--- WORK TASK ---
Look through the listing below for the string "change". Show each line where it occurs.

--- DATASET SECTION ---
- - -

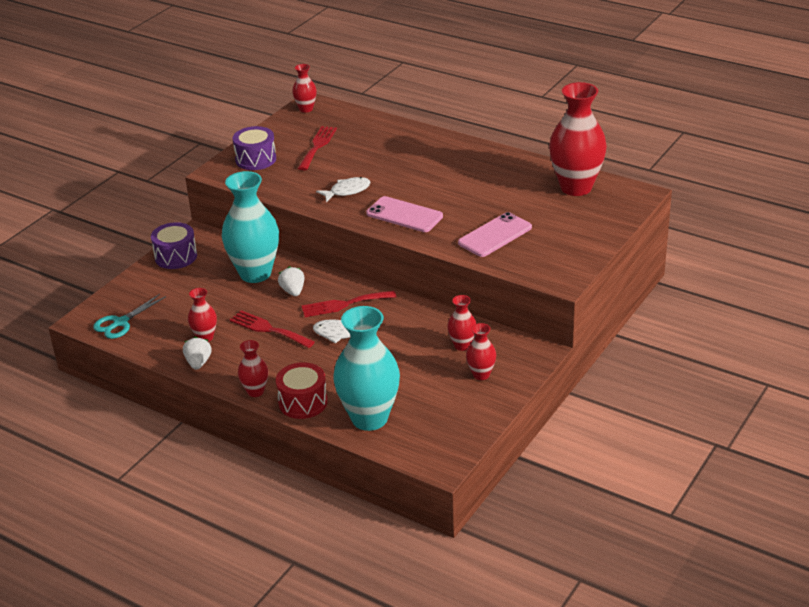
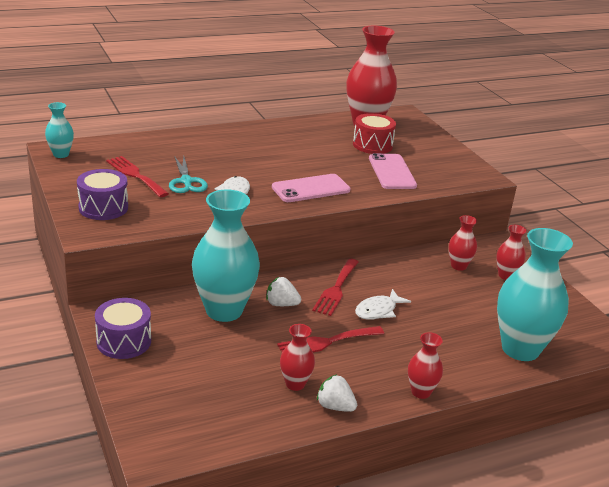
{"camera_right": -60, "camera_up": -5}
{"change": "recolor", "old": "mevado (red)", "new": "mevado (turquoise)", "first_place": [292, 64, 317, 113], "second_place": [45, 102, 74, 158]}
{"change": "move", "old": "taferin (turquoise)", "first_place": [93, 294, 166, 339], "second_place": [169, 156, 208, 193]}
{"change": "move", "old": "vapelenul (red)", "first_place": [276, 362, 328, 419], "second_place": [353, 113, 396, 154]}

- - -

--- EXERCISE RESPONSE ---
{"change": "recolor", "old": "mevado (red)", "new": "mevado (turquoise)", "first_place": [292, 64, 317, 113], "second_place": [45, 102, 74, 158]}
{"change": "move", "old": "taferin (turquoise)", "first_place": [93, 294, 166, 339], "second_place": [169, 156, 208, 193]}
{"change": "move", "old": "vapelenul (red)", "first_place": [276, 362, 328, 419], "second_place": [353, 113, 396, 154]}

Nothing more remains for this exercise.